Exercise directions ▸
Images are to be left out when the records below are printed word for word.

*-*-*

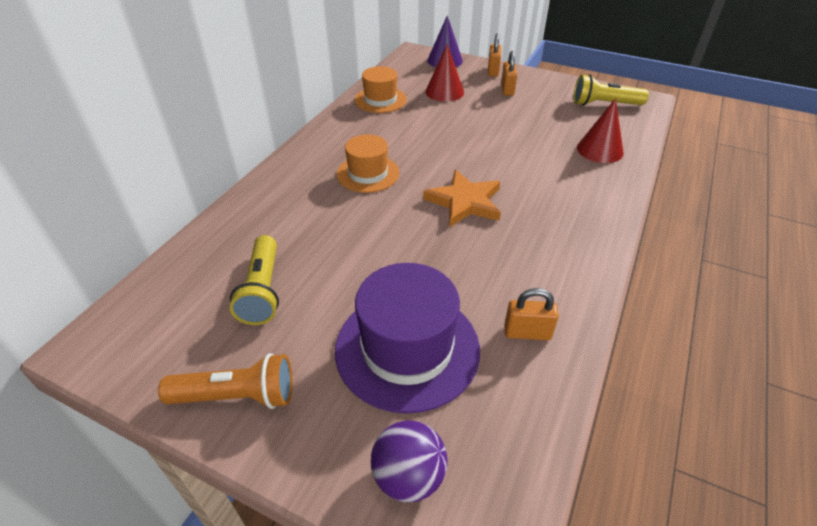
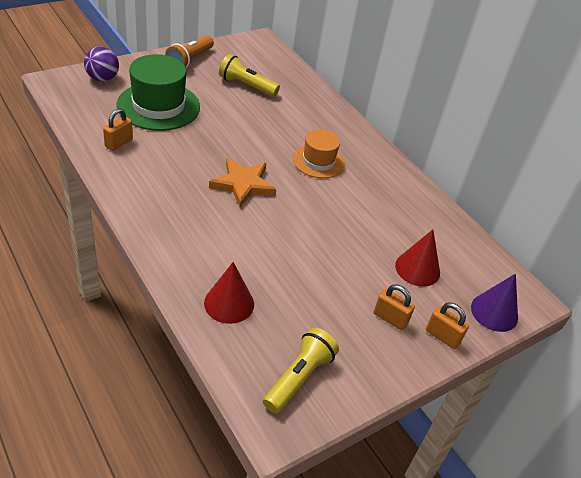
camera: 115 degrees right, 0 degrees up
(380, 100) = (429, 220): orange hat -> none
(407, 348) = (158, 106): purple hat -> green hat

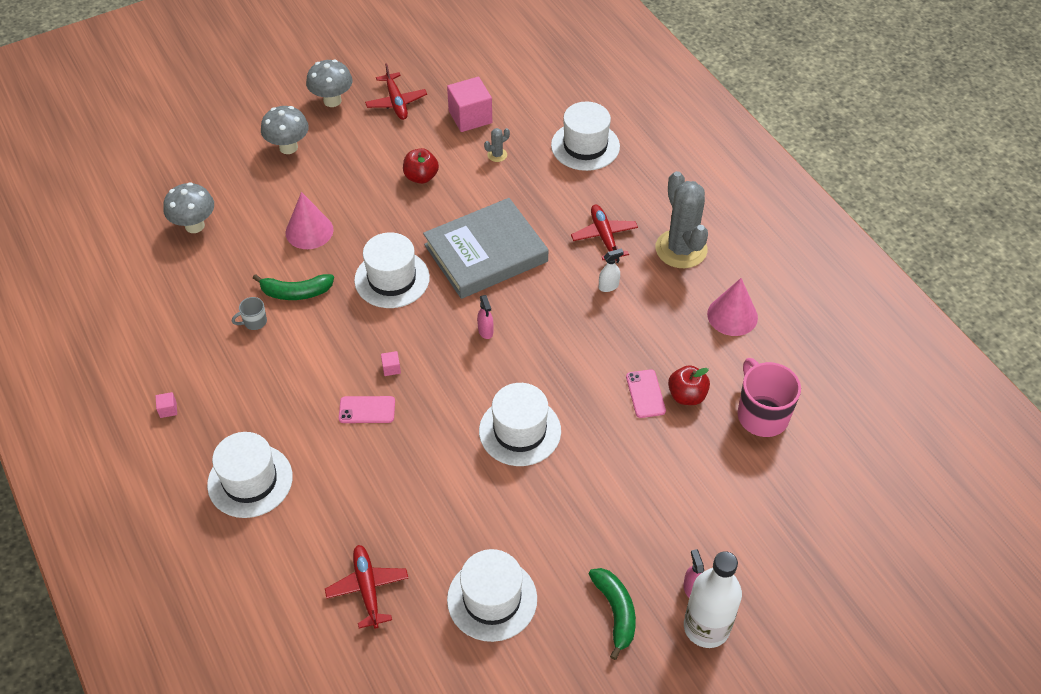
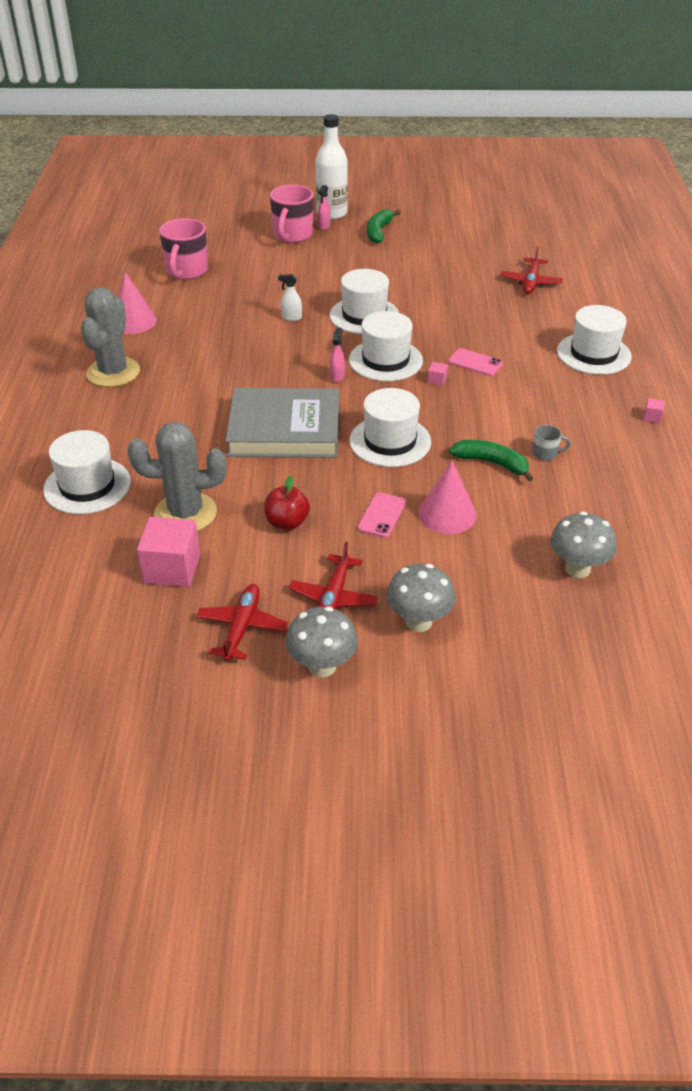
camera: 150 degrees left, 10 degrees down
(492, 599) = (451, 256): white hat -> white hat (385, 360)
(497, 155) = (185, 513): grey cactus -> grey cactus, size x2.46
(604, 237) = (165, 403): red plane -> red plane (333, 597)
(608, 286) = (204, 370): white spray bottle -> white spray bottle (291, 318)
(645, 394) = (252, 304): pink phone -> pink phone (381, 515)
(687, 396) = (224, 294): red apple -> none
(712, 546) = (292, 235): none -> pink mug

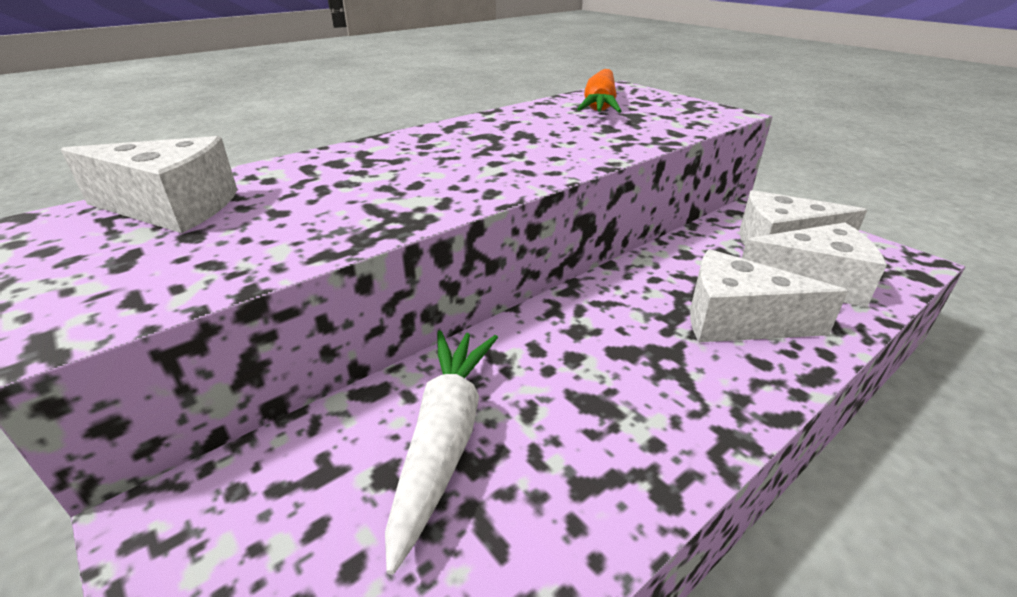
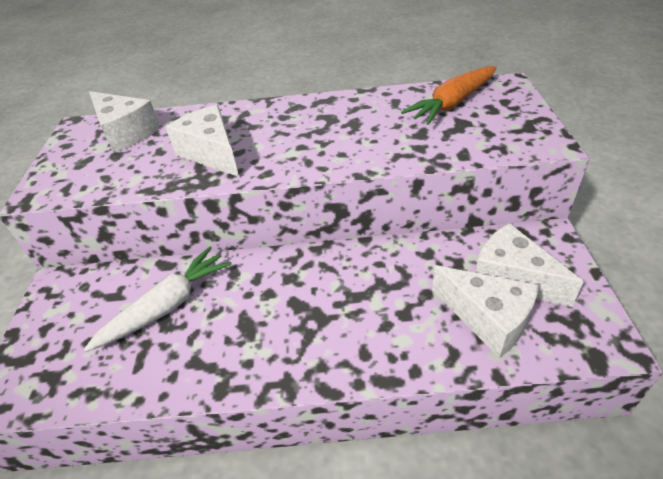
camera: 40 degrees right, 10 degrees up
(737, 321) = (389, 319): white cheese -> white cheese (212, 153)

*-*-*

Solved problem ▸
camera: 115 degrees right, 0 degrees up
(380, 100) = (429, 220): orange hat -> none
(407, 348) = (158, 106): purple hat -> green hat

camera: 150 degrees left, 10 degrees down
(492, 599) = (451, 256): white hat -> white hat (385, 360)
(497, 155) = (185, 513): grey cactus -> grey cactus, size x2.46
(604, 237) = (165, 403): red plane -> red plane (333, 597)
(608, 286) = (204, 370): white spray bottle -> white spray bottle (291, 318)
(645, 394) = (252, 304): pink phone -> pink phone (381, 515)
(687, 396) = (224, 294): red apple -> none
(712, 546) = (292, 235): none -> pink mug

camera: 40 degrees right, 10 degrees up
(737, 321) = (389, 319): white cheese -> white cheese (212, 153)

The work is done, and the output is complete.